**Information given:**
_ _ _
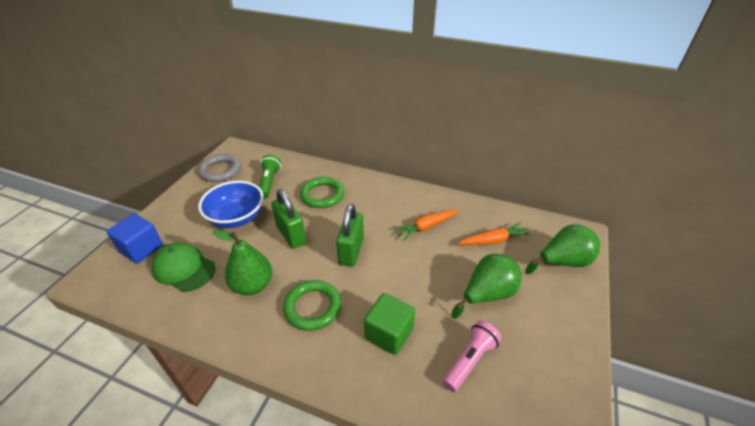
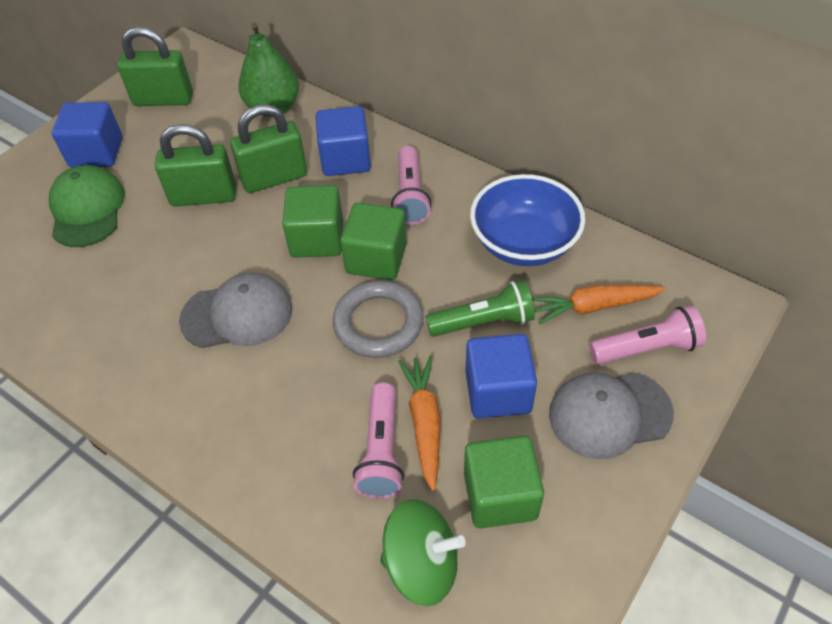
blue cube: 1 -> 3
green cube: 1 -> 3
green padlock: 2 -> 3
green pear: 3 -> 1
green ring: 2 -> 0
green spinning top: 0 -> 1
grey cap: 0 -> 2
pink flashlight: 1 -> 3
_ _ _
**Exercise brief:**
Among the lines above, find those with the word "green" and list them.

**Task response:**
green cube: 1 -> 3
green padlock: 2 -> 3
green pear: 3 -> 1
green ring: 2 -> 0
green spinning top: 0 -> 1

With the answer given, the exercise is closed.